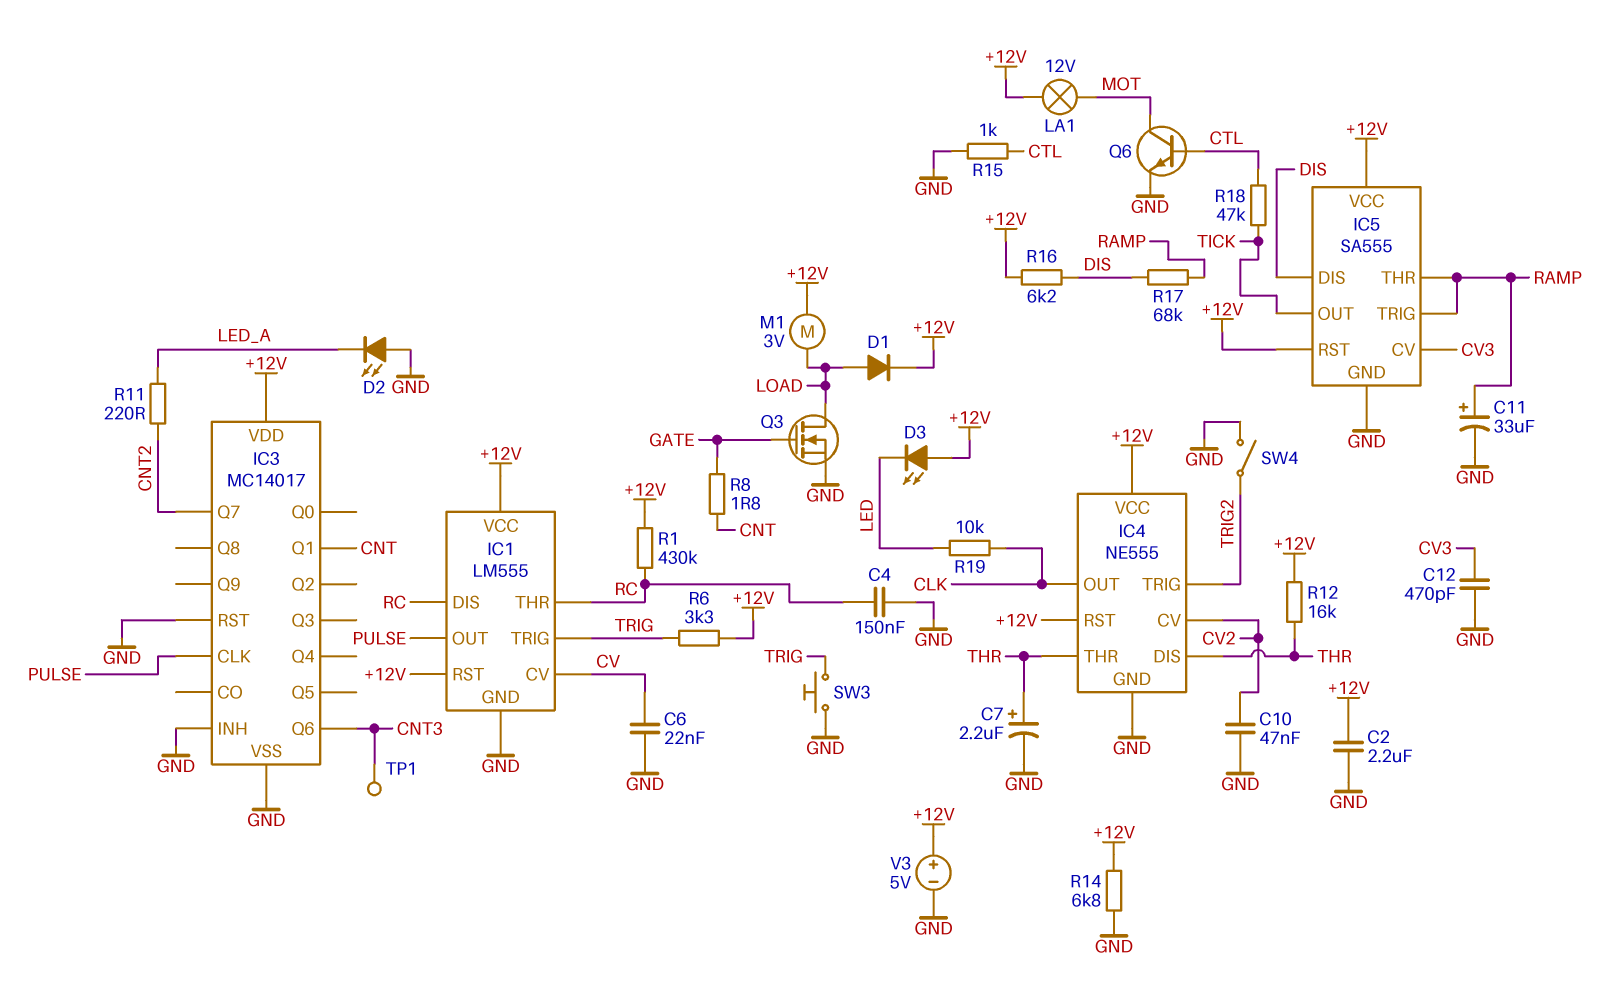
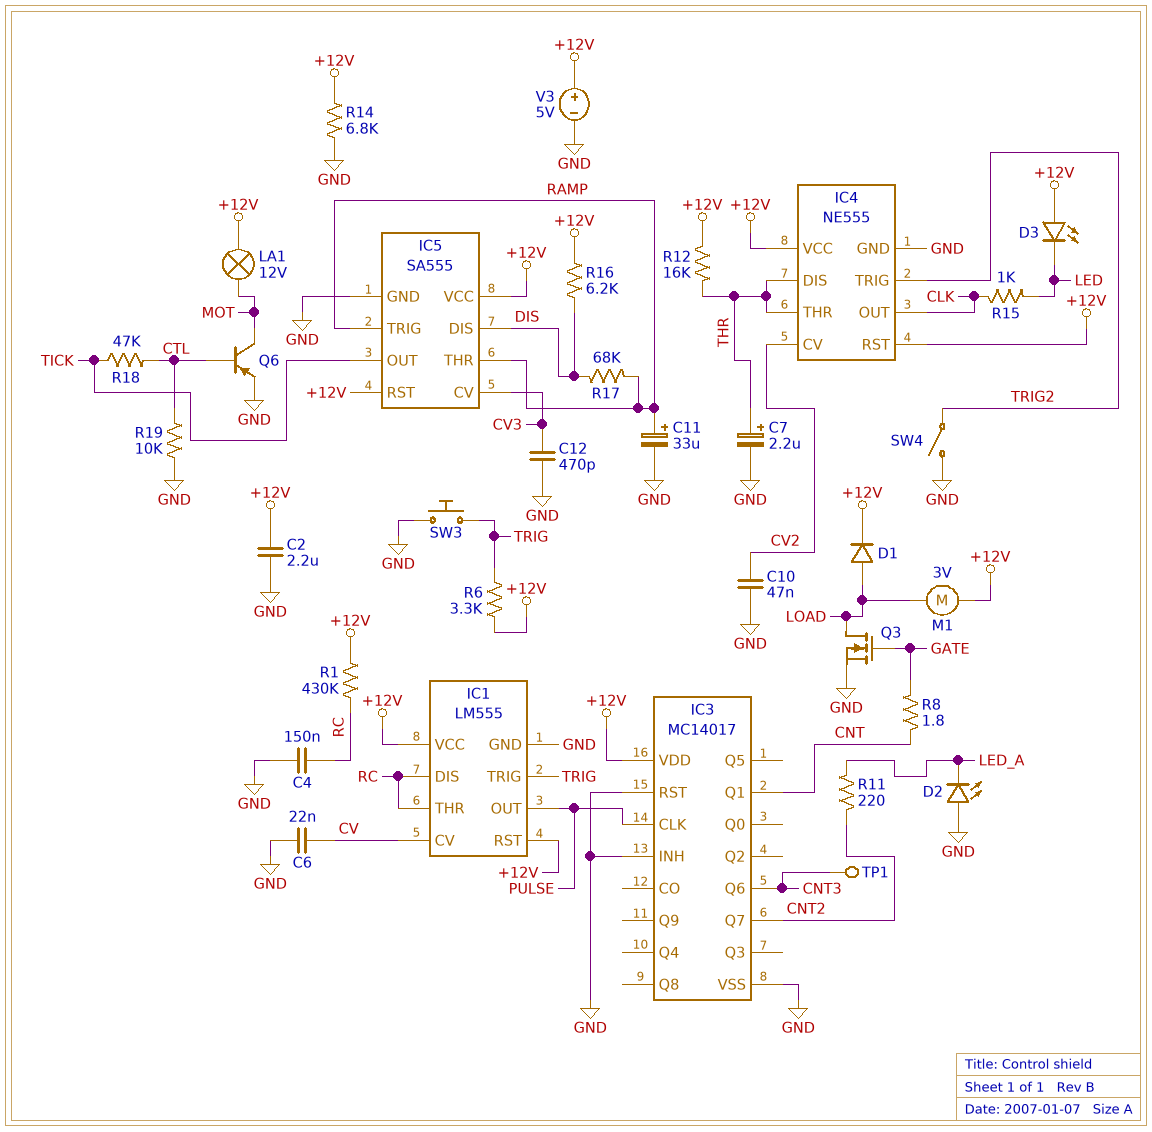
Q6: NPN (B CTL, C MOT, E GND) -> PNP (B CTL, C MOT, E GND)
R15: 1k (CTL, GND) -> 1k (CLK, LED)
R19: 10k (CLK, LED) -> 10k (CTL, GND)

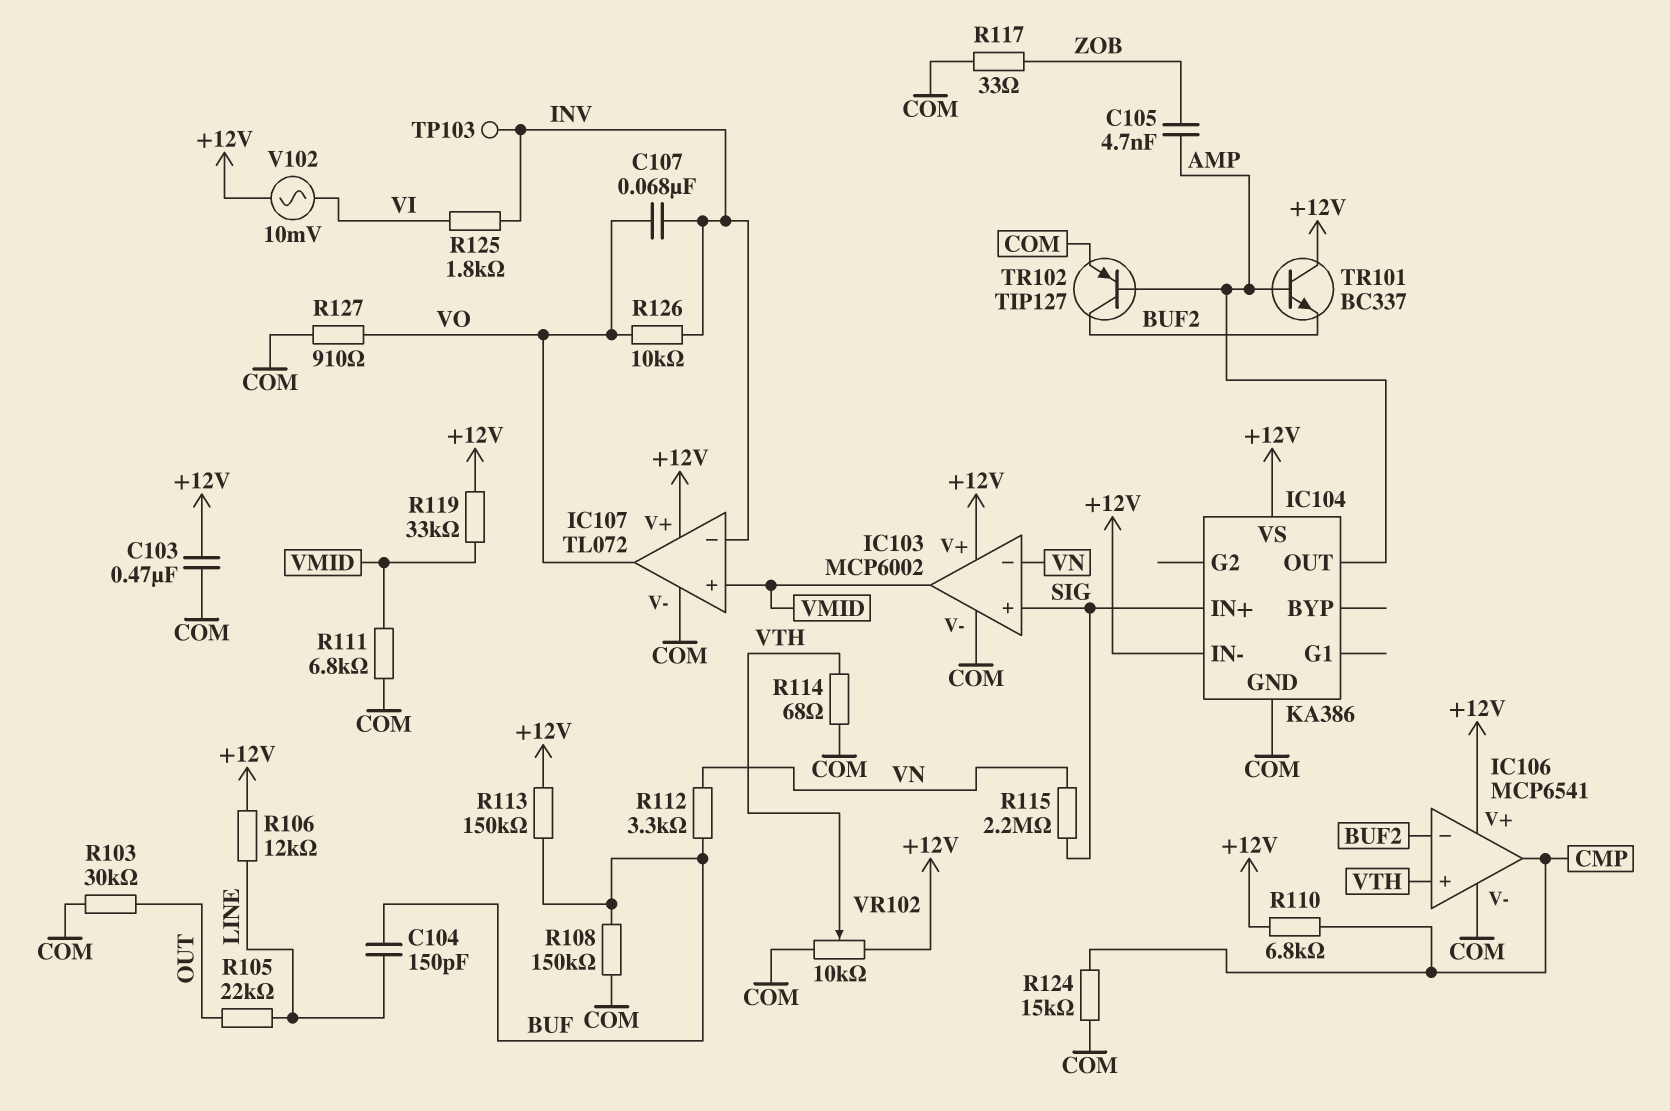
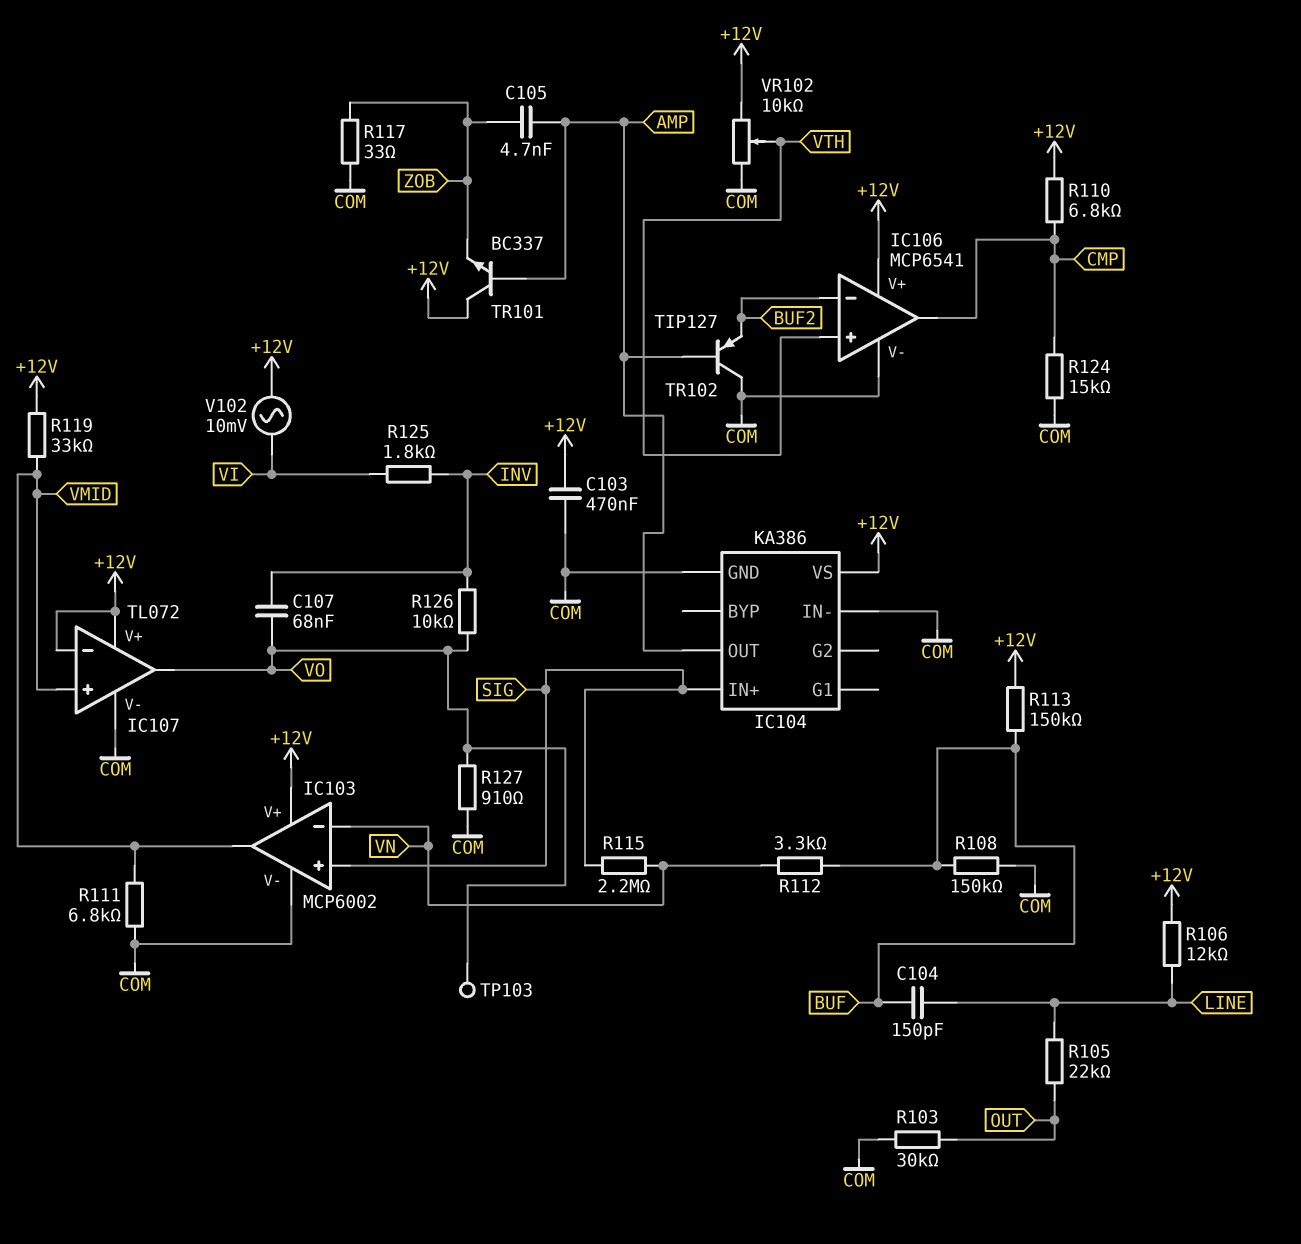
IC104 pin IN-: +12V -> COM
IC107 pin in-: INV -> +12V
R114: 68 (COM, VTH) -> none
TP103: test point (INV) -> test point (VO)
TR101: NPN BC337 (B AMP, C +12V, E BUF2) -> NPN BC337 (B AMP, C +12V, E ZOB)
TR102: PNP TIP127 (B AMP, C BUF2, E COM) -> PNP TIP127 (B AMP, C COM, E BUF2)

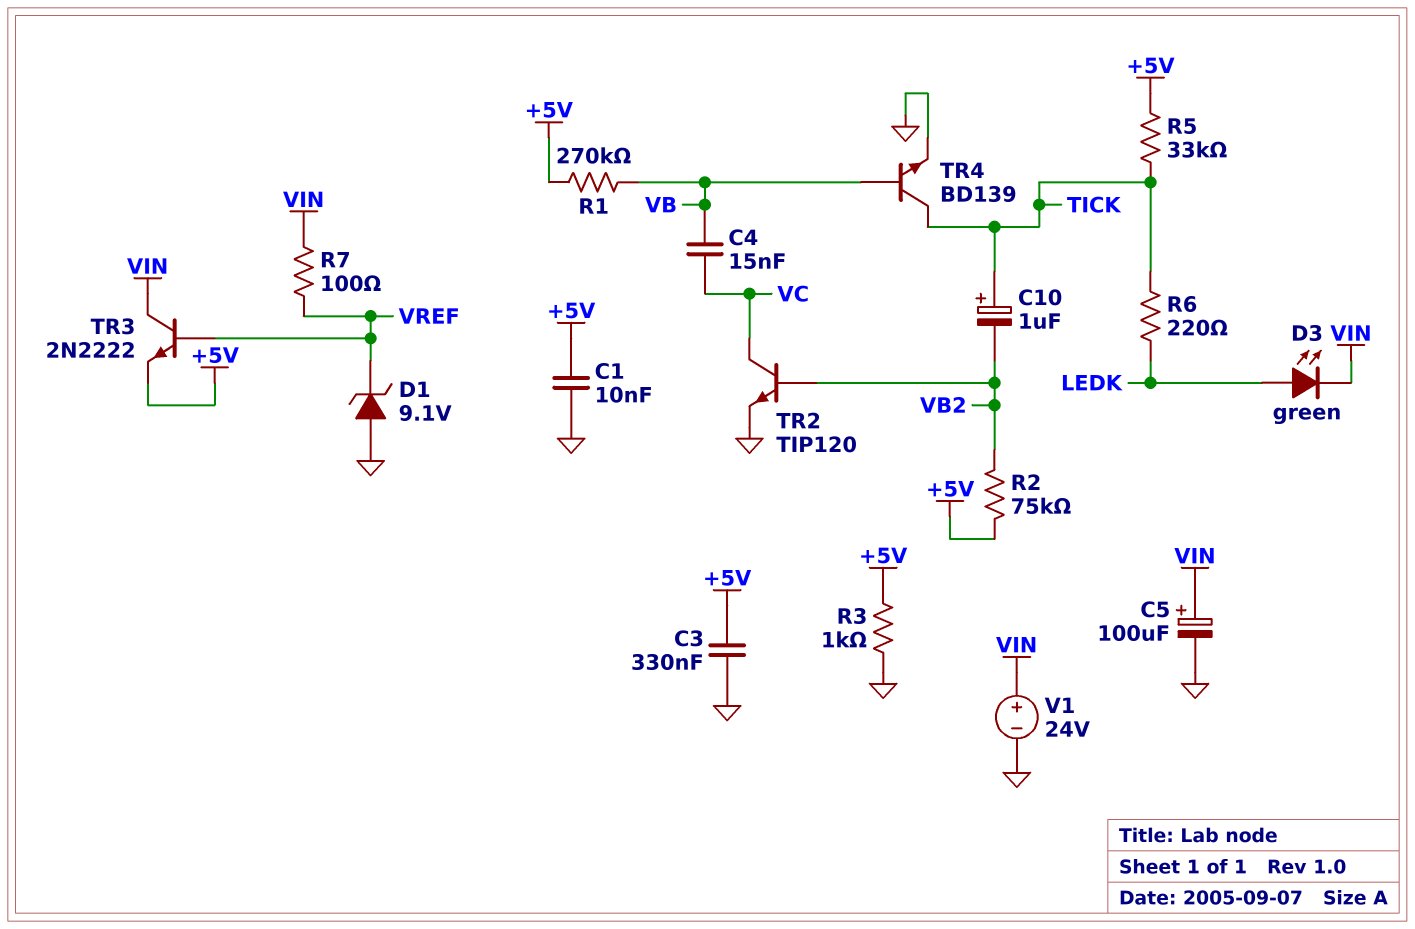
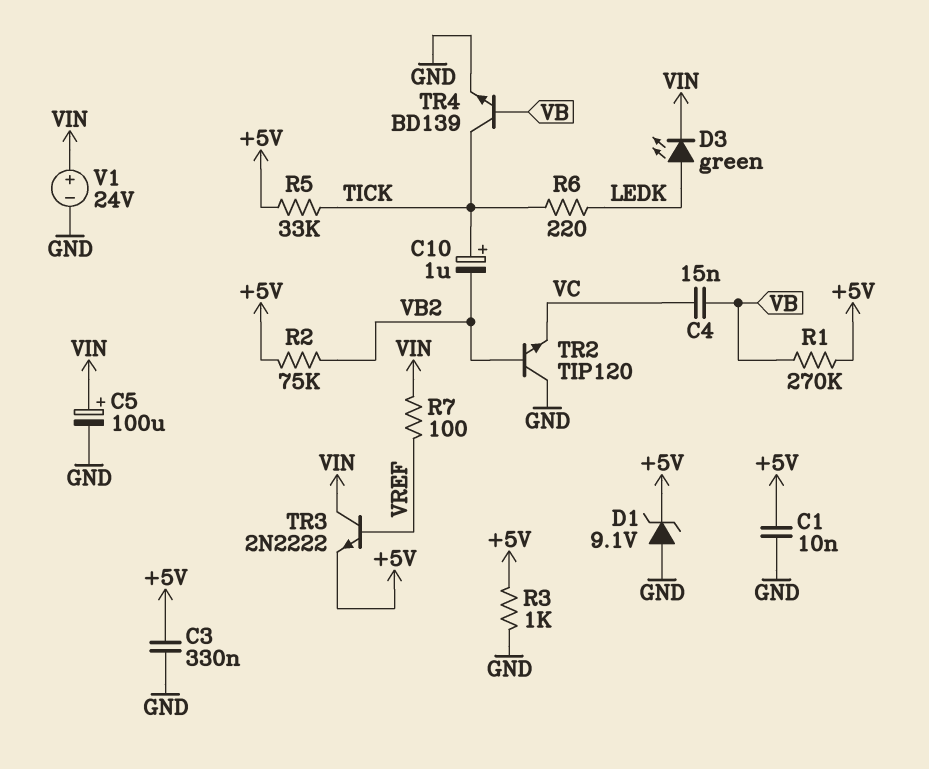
D1: zener 9.1V (A GND, K VREF) -> zener 9.1V (A GND, K +5V)
TR2: NPN TIP120 (B VB2, C VC, E GND) -> NPN TIP120 (B VB2, C GND, E VC)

» Aim of the task: Exclude every picture, then reproduce the remaining data character for character.

» Solution to this problem:
Q6: NPN (B CTL, C MOT, E GND) -> PNP (B CTL, C MOT, E GND)
R15: 1k (CTL, GND) -> 1k (CLK, LED)
R19: 10k (CLK, LED) -> 10k (CTL, GND)

IC104 pin IN-: +12V -> COM
IC107 pin in-: INV -> +12V
R114: 68 (COM, VTH) -> none
TP103: test point (INV) -> test point (VO)
TR101: NPN BC337 (B AMP, C +12V, E BUF2) -> NPN BC337 (B AMP, C +12V, E ZOB)
TR102: PNP TIP127 (B AMP, C BUF2, E COM) -> PNP TIP127 (B AMP, C COM, E BUF2)

D1: zener 9.1V (A GND, K VREF) -> zener 9.1V (A GND, K +5V)
TR2: NPN TIP120 (B VB2, C VC, E GND) -> NPN TIP120 (B VB2, C GND, E VC)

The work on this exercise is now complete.